_WORK REQUIRED:_ Below are records to repeat exactly. Omit the pictures from the copy.

_DATASET EXCERPTS:_
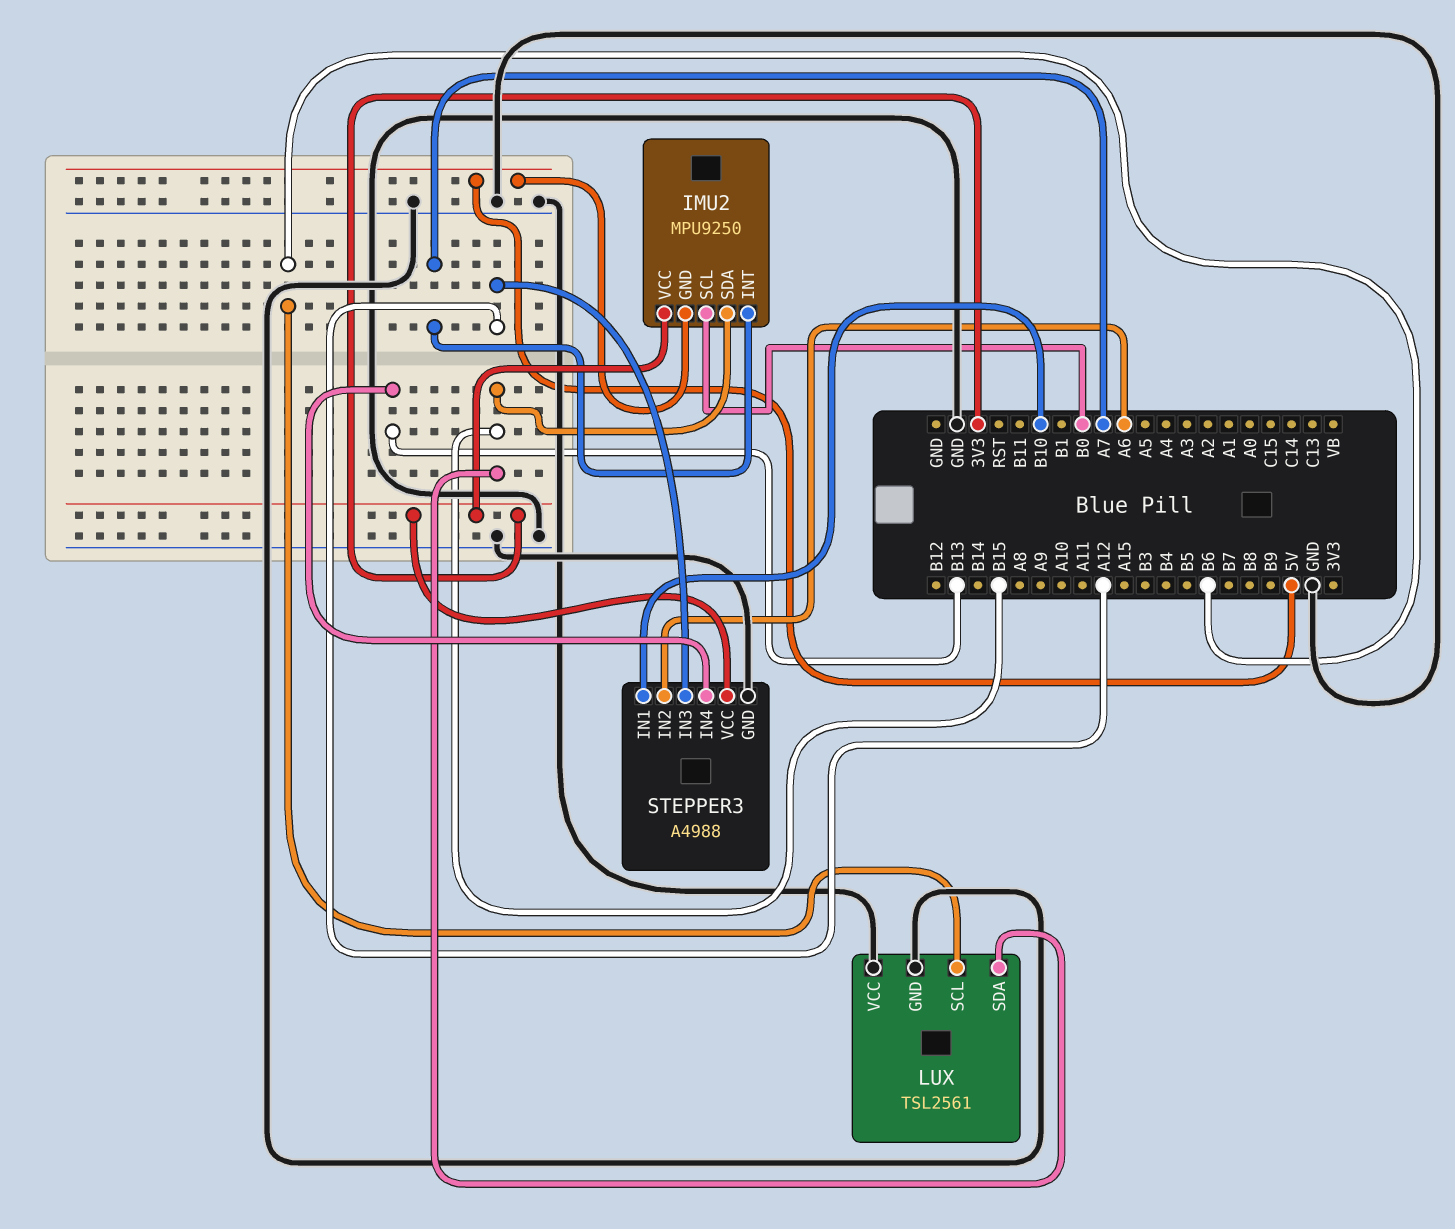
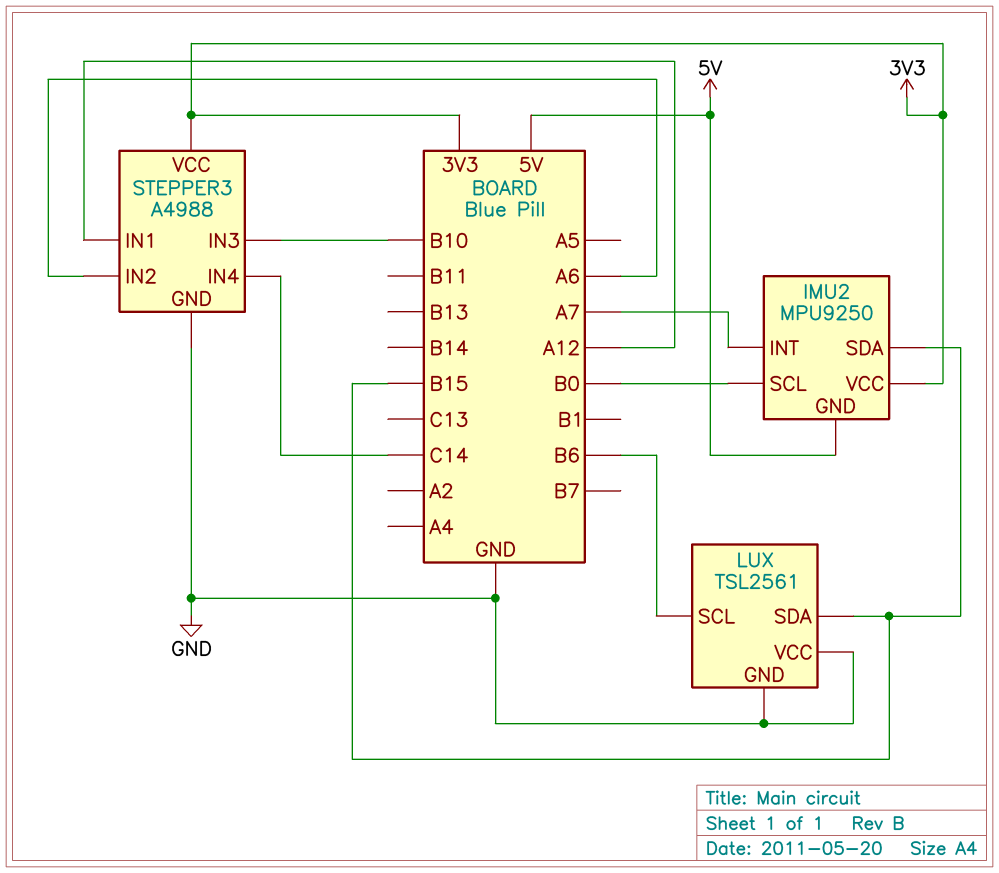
STEPPER3 pin IN1: B10 -> A12
STEPPER3 pin IN3: A12 -> B10
STEPPER3 pin IN4: B13 -> C14

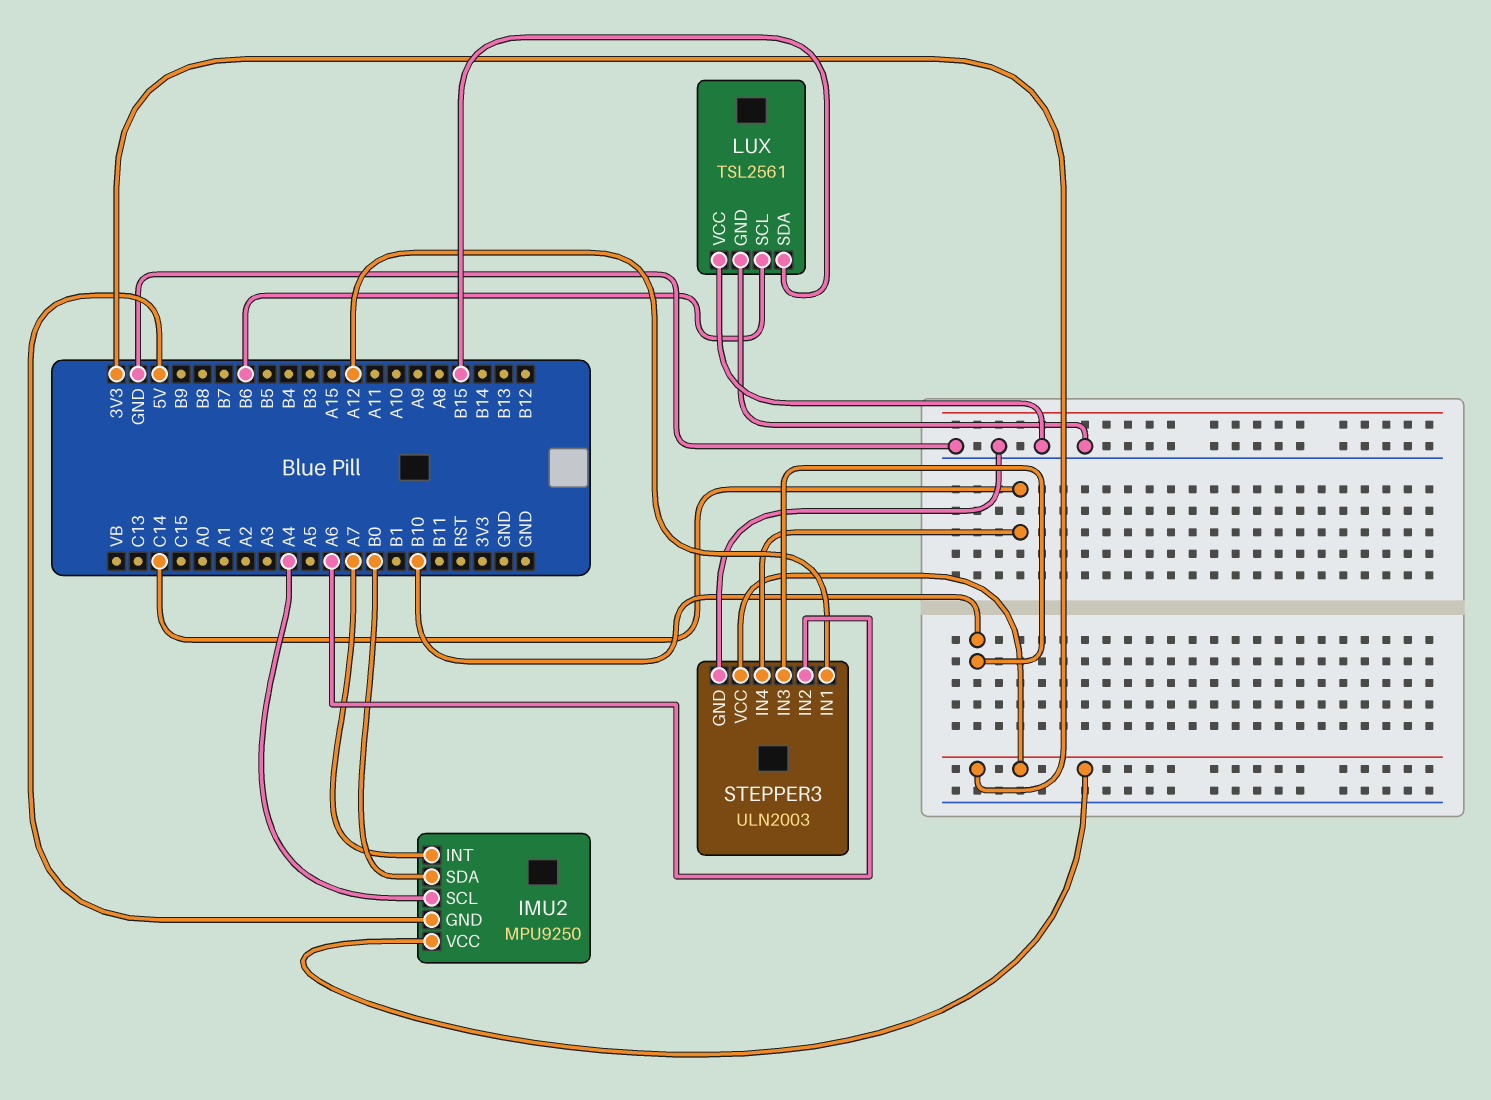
IMU2 pin SCL: B0 -> A4
IMU2 pin SDA: B15 -> B0
STEPPER3: A4988 -> ULN2003

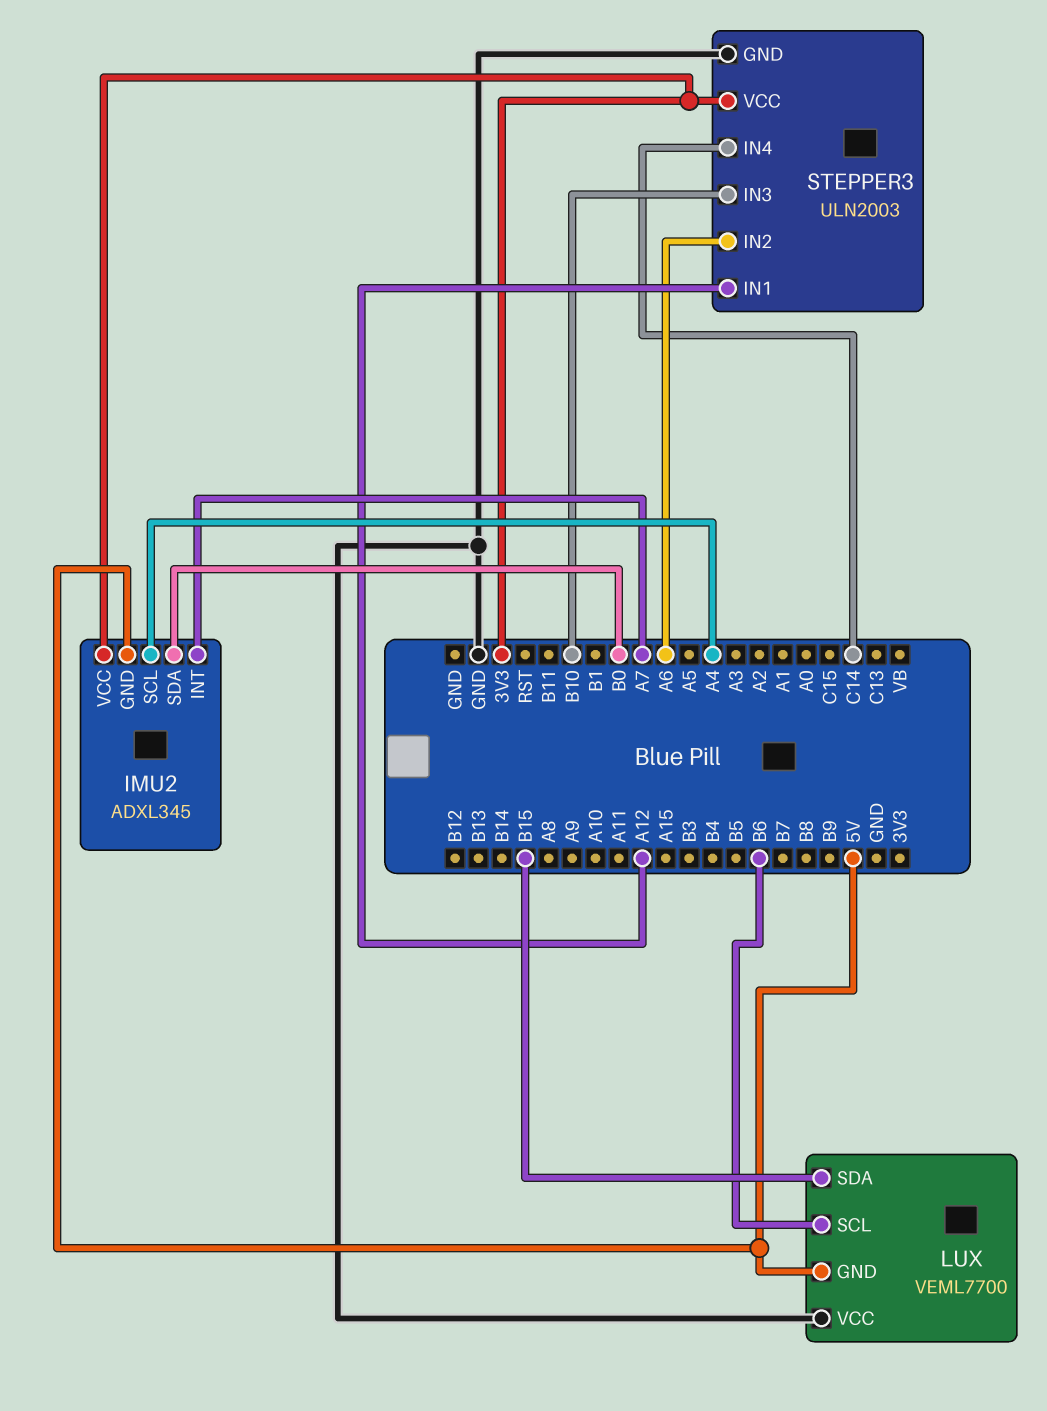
IMU2: MPU9250 -> ADXL345
LUX: TSL2561 -> VEML7700
LUX pin GND: GND -> 5V

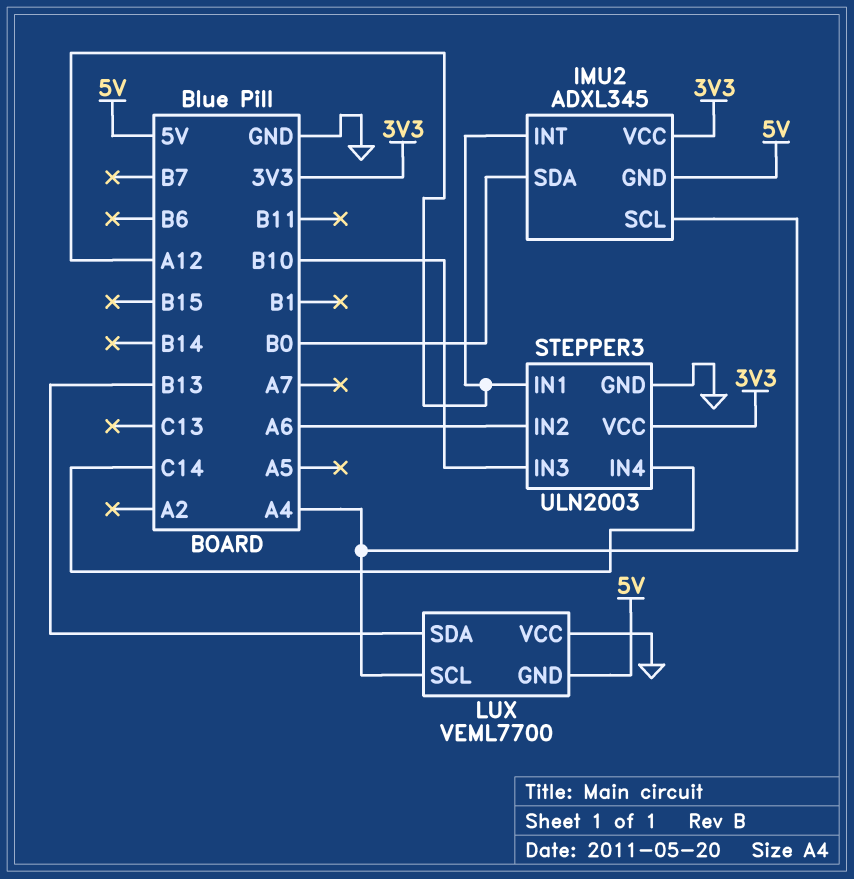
IMU2 pin INT: A7 -> A12
LUX pin SCL: B6 -> A4
LUX pin SDA: B15 -> B13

_RESPONSE AREA:_
STEPPER3 pin IN1: B10 -> A12
STEPPER3 pin IN3: A12 -> B10
STEPPER3 pin IN4: B13 -> C14

IMU2 pin SCL: B0 -> A4
IMU2 pin SDA: B15 -> B0
STEPPER3: A4988 -> ULN2003

IMU2: MPU9250 -> ADXL345
LUX: TSL2561 -> VEML7700
LUX pin GND: GND -> 5V

IMU2 pin INT: A7 -> A12
LUX pin SCL: B6 -> A4
LUX pin SDA: B15 -> B13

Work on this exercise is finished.